#### [Record excerpts]
= = = =
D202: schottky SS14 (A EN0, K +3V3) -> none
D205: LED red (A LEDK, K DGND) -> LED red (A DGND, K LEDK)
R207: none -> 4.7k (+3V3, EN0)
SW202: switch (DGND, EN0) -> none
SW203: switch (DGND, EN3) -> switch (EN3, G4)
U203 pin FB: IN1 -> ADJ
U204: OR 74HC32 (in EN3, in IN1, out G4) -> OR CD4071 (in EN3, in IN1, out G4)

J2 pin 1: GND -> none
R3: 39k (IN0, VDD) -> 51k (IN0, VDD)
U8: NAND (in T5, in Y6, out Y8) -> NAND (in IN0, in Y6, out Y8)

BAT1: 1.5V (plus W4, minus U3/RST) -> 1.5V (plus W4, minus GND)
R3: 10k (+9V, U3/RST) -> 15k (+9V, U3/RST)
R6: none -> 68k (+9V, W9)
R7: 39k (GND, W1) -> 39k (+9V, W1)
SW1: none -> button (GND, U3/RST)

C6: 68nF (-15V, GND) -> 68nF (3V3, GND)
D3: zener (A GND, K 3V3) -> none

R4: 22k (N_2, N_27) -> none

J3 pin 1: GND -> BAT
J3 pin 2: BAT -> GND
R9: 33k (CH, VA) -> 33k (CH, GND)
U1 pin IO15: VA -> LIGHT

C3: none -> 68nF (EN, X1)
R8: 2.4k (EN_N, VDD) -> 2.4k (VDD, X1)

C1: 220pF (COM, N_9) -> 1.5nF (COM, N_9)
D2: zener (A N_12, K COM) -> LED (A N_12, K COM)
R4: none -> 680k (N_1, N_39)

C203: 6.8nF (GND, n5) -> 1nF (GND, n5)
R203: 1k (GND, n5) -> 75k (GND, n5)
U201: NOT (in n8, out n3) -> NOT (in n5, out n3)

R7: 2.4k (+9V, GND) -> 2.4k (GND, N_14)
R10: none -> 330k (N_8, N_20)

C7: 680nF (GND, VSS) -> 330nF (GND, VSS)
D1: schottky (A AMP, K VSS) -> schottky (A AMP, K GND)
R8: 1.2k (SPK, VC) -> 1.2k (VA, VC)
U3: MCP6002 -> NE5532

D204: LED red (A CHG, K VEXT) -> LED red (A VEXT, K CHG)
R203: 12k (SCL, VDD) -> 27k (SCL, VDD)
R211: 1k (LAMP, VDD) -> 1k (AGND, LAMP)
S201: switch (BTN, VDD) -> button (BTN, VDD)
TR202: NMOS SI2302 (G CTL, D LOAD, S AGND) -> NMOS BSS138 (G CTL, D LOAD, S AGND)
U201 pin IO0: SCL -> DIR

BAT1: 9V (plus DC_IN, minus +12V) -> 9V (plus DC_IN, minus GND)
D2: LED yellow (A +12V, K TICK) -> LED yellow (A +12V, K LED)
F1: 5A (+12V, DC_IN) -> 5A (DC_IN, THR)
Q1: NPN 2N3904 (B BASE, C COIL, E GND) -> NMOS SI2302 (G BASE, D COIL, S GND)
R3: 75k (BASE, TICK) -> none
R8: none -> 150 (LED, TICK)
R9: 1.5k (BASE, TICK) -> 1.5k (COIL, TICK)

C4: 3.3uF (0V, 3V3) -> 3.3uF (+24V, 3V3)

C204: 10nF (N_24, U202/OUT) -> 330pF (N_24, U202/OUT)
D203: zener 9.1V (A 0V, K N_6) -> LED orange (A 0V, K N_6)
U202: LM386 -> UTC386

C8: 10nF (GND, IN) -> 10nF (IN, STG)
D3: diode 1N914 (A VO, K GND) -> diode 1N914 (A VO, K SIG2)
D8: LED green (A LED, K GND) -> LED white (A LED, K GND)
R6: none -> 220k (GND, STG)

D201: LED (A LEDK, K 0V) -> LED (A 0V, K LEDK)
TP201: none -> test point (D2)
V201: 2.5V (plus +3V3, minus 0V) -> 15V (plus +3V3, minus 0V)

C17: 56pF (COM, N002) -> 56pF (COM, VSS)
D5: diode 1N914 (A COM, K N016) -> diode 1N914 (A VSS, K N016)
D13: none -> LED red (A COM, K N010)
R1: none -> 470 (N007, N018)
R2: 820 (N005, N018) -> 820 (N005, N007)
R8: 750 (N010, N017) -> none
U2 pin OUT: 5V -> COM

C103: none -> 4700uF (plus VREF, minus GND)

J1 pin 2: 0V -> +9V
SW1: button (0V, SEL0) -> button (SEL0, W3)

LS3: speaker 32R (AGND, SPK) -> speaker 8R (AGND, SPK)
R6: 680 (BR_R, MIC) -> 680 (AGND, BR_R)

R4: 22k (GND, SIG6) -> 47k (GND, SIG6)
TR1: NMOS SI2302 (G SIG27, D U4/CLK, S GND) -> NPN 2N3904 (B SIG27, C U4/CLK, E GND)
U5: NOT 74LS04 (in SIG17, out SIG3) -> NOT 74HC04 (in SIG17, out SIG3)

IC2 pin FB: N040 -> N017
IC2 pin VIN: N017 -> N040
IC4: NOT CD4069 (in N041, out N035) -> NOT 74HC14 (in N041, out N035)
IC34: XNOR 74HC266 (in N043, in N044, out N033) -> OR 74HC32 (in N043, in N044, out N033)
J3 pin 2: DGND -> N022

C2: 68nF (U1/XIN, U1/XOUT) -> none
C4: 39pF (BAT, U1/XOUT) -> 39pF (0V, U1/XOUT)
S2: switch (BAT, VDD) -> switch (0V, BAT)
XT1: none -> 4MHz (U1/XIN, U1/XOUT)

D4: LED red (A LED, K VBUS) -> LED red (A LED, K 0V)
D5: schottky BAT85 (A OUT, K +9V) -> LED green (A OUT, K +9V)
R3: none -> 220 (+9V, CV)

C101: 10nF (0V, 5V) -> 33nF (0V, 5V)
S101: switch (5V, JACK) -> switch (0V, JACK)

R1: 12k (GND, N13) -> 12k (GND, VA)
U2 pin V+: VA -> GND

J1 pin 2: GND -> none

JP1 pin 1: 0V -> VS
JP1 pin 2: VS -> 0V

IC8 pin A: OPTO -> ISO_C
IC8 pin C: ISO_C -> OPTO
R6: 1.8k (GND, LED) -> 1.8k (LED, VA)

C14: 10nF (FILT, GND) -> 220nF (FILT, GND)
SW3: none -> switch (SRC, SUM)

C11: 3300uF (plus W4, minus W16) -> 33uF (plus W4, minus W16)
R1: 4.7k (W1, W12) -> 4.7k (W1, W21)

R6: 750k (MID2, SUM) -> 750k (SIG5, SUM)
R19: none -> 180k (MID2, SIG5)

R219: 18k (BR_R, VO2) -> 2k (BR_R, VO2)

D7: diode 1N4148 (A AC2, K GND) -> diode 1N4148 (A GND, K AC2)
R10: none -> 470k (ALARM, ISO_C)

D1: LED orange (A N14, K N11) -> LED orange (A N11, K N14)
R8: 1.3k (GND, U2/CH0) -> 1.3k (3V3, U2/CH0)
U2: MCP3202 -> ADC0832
= = = =
#### [What needs to be done]
Filter by the word "switch": copy every line of the data that holds it.

#### [The completed task]
SW202: switch (DGND, EN0) -> none
SW203: switch (DGND, EN3) -> switch (EN3, G4)
S201: switch (BTN, VDD) -> button (BTN, VDD)
S2: switch (BAT, VDD) -> switch (0V, BAT)
S101: switch (5V, JACK) -> switch (0V, JACK)
SW3: none -> switch (SRC, SUM)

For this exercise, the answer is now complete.